== WHAT YOU WILL DO ==
Copy the data that follows exactly, and include none of its images.
<<<<
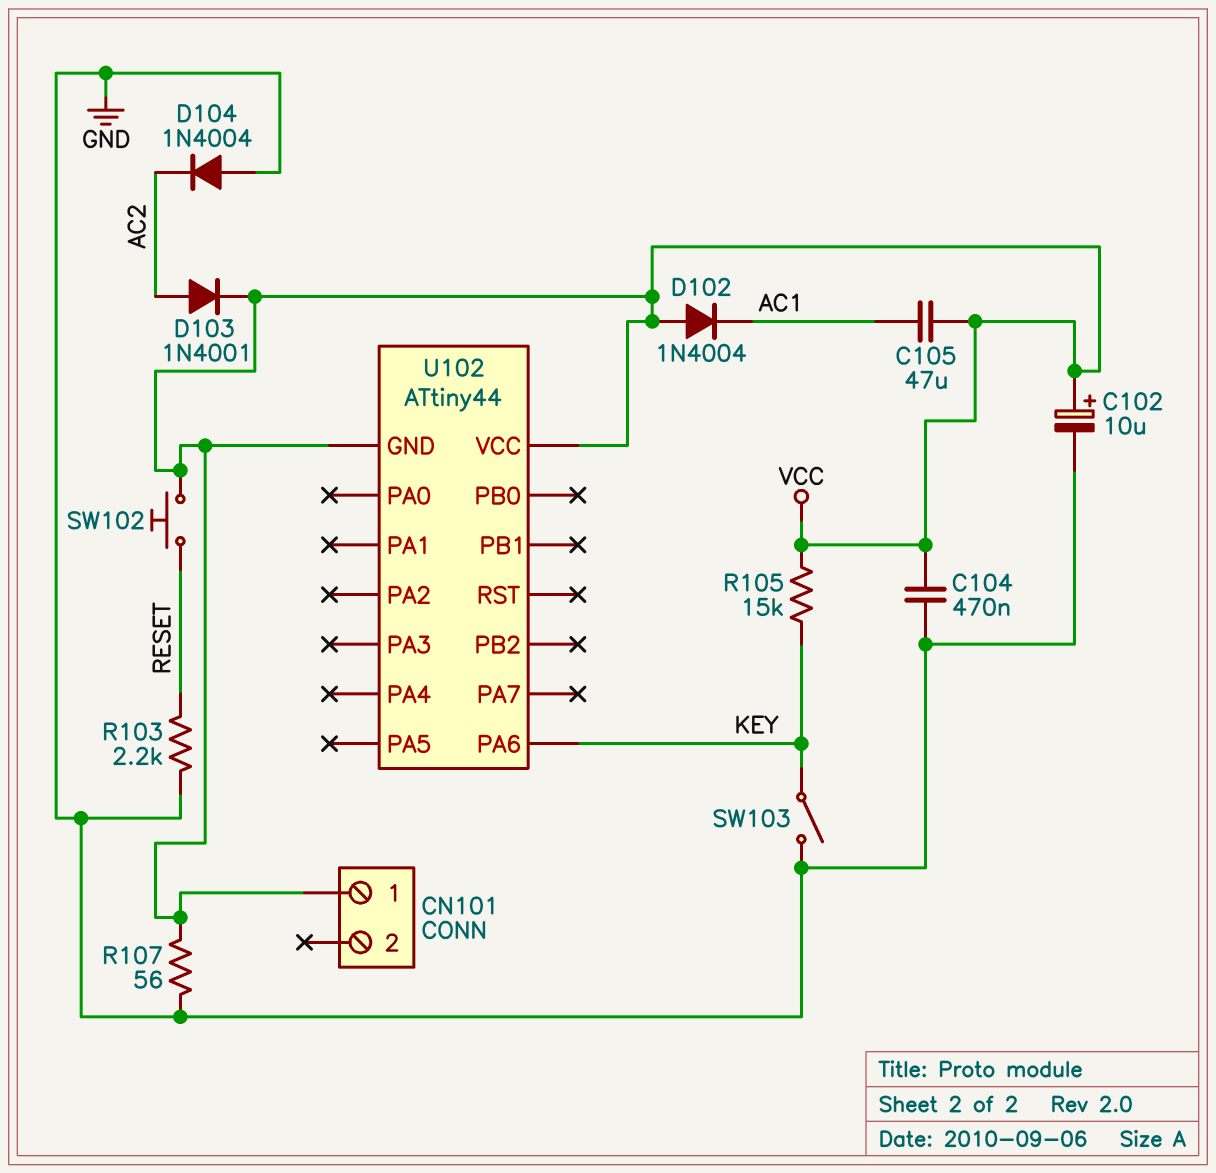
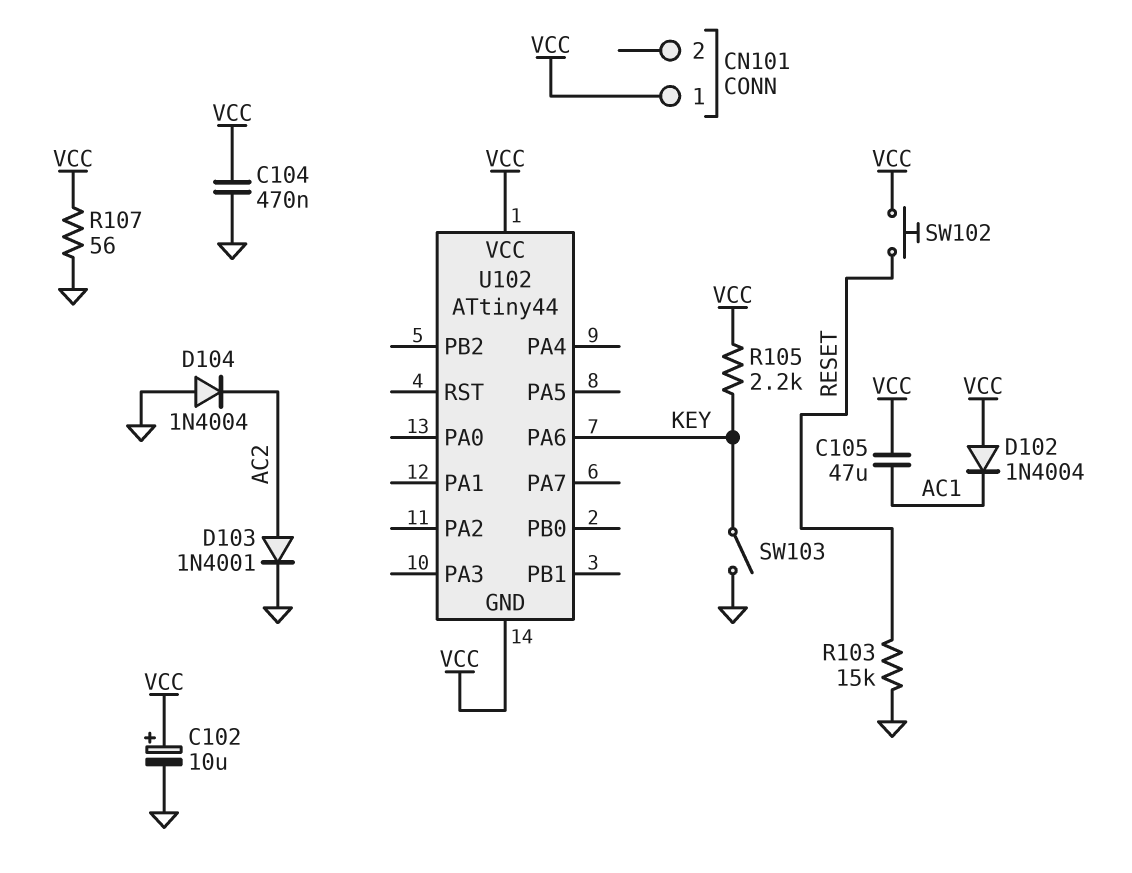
D103: diode 1N4001 (A AC2, K VCC) -> diode 1N4001 (A AC2, K GND)
R103: 2.2k (GND, RESET) -> 15k (GND, RESET)
R105: 15k (KEY, VCC) -> 2.2k (KEY, VCC)

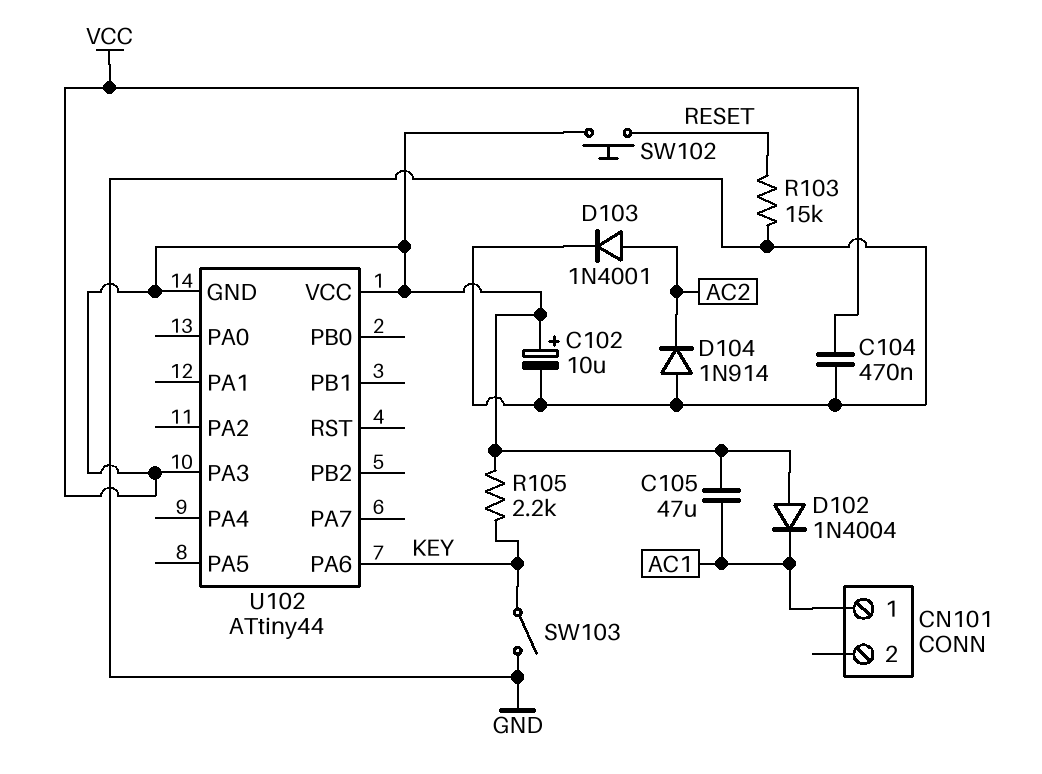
CN101 pin 1: VCC -> AC1
D104: diode 1N4004 (A GND, K AC2) -> diode 1N914 (A GND, K AC2)
R107: 56 (GND, VCC) -> none
U102 pin PA3: none -> VCC

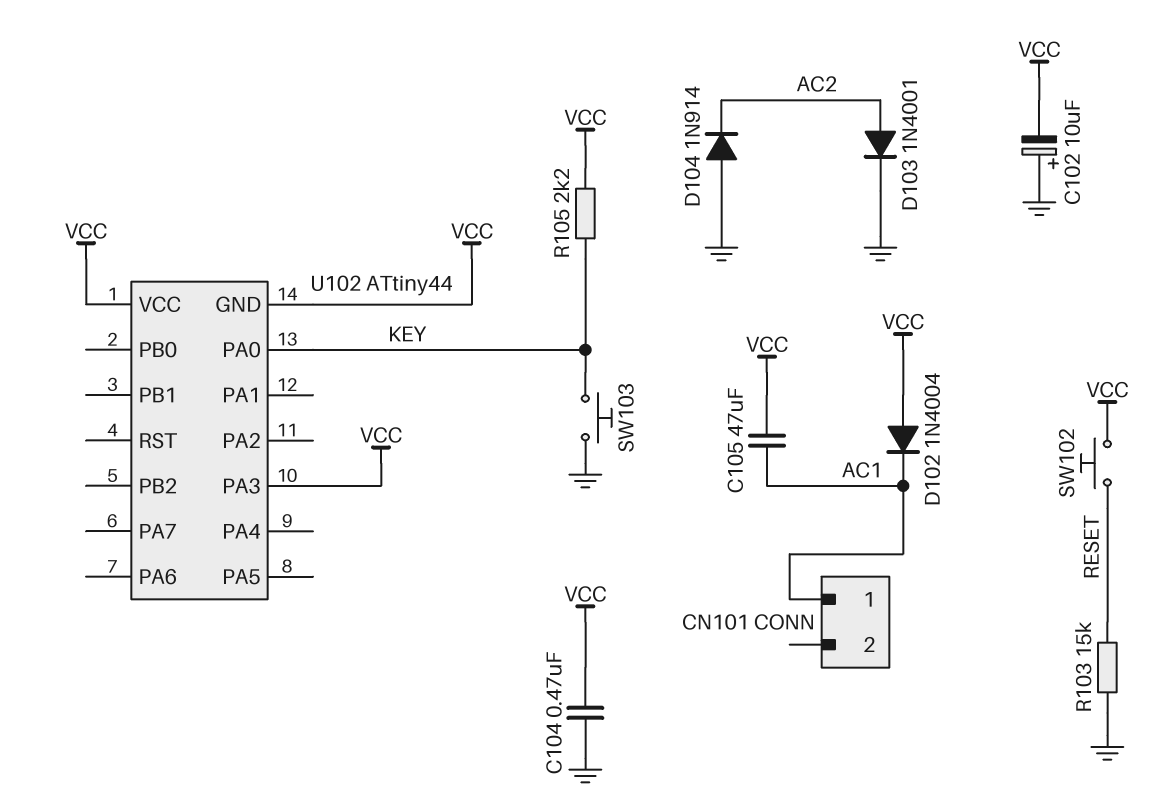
C102: 10uF (plus VCC, minus GND) -> 10uF (plus GND, minus VCC)
SW103: switch (GND, KEY) -> button (GND, KEY)
U102 pin PA0: none -> KEY
U102 pin PA6: KEY -> none

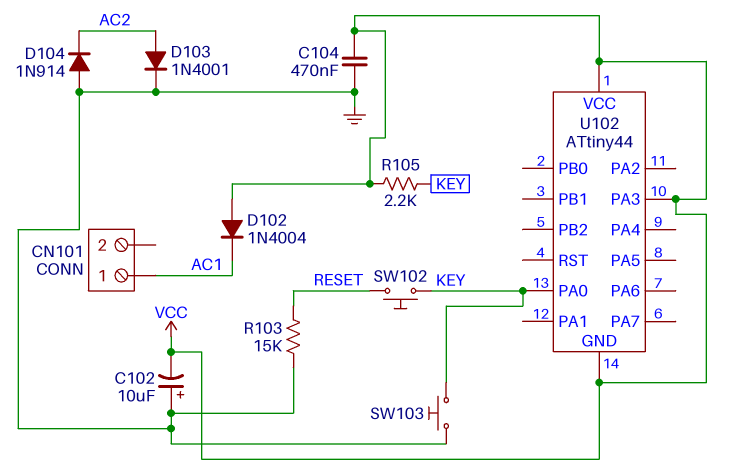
C105: 47uF (AC1, VCC) -> none
SW102: button (RESET, VCC) -> button (KEY, RESET)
>>>>
== RESULT OF THIS EXERCISE ==
D103: diode 1N4001 (A AC2, K VCC) -> diode 1N4001 (A AC2, K GND)
R103: 2.2k (GND, RESET) -> 15k (GND, RESET)
R105: 15k (KEY, VCC) -> 2.2k (KEY, VCC)

CN101 pin 1: VCC -> AC1
D104: diode 1N4004 (A GND, K AC2) -> diode 1N914 (A GND, K AC2)
R107: 56 (GND, VCC) -> none
U102 pin PA3: none -> VCC

C102: 10uF (plus VCC, minus GND) -> 10uF (plus GND, minus VCC)
SW103: switch (GND, KEY) -> button (GND, KEY)
U102 pin PA0: none -> KEY
U102 pin PA6: KEY -> none

C105: 47uF (AC1, VCC) -> none
SW102: button (RESET, VCC) -> button (KEY, RESET)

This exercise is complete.